--- DATA SECTION ---

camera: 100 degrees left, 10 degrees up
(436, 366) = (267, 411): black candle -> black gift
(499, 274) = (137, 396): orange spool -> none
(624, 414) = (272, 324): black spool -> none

---
--- DATA SECTION ---

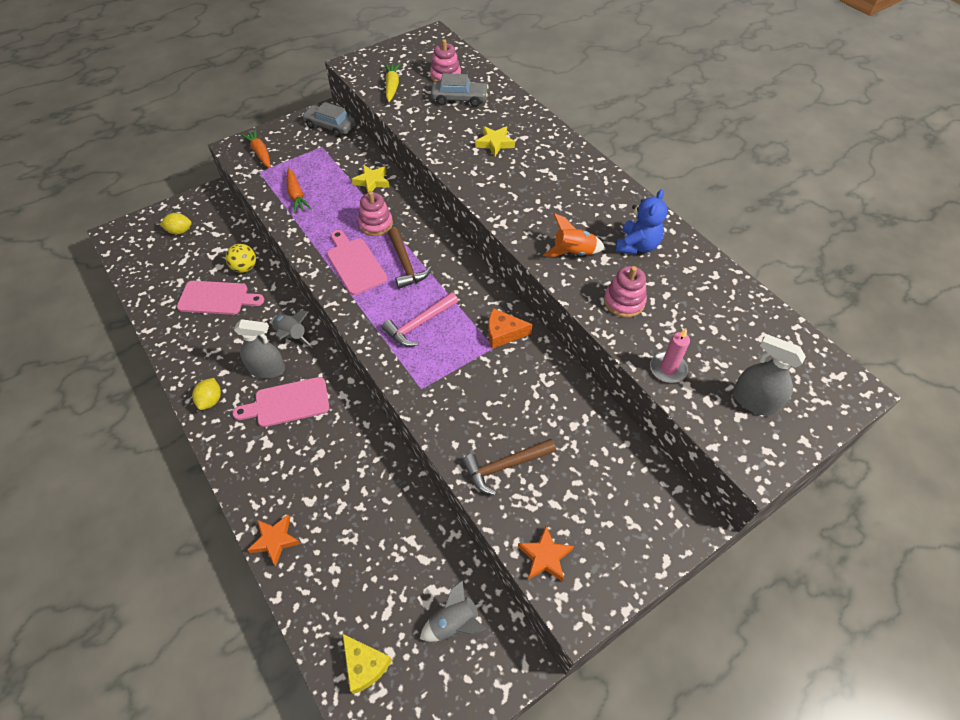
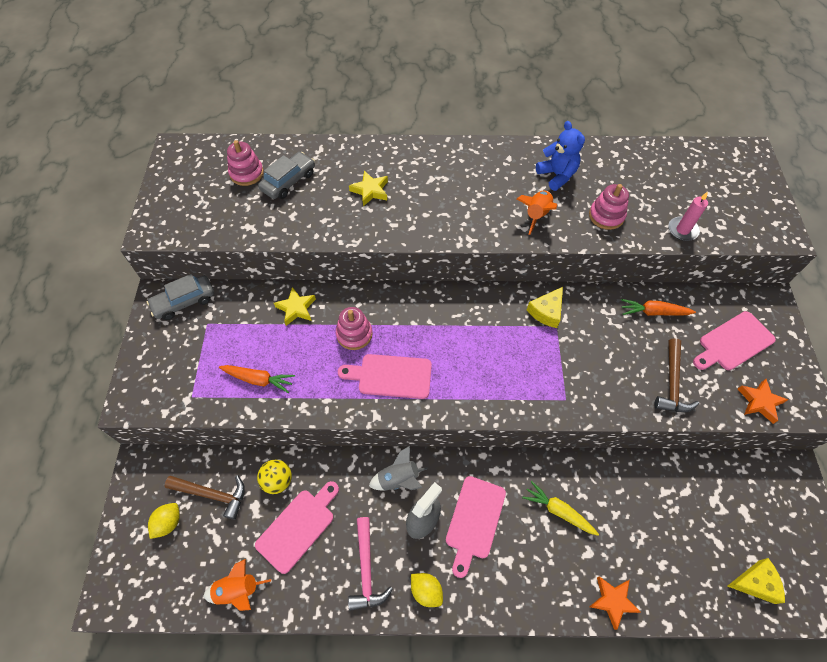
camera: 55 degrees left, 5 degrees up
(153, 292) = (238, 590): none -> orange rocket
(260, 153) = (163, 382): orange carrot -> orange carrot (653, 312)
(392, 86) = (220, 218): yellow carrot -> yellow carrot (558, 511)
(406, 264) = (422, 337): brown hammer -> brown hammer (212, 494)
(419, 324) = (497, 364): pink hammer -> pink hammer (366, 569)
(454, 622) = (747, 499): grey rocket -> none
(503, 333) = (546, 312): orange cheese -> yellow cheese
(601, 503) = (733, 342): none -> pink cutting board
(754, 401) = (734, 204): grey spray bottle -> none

---

DIRECTIONS FOR THIS TASK
Using the records above, set down exactly the lines from the one with "(503, 333) = (546, 312): orange" through the one with "(754, 401) = (734, 204): grey", inclusive, and nothing more.

RESULT OF THIS EXERCISE
(503, 333) = (546, 312): orange cheese -> yellow cheese
(601, 503) = (733, 342): none -> pink cutting board
(754, 401) = (734, 204): grey spray bottle -> none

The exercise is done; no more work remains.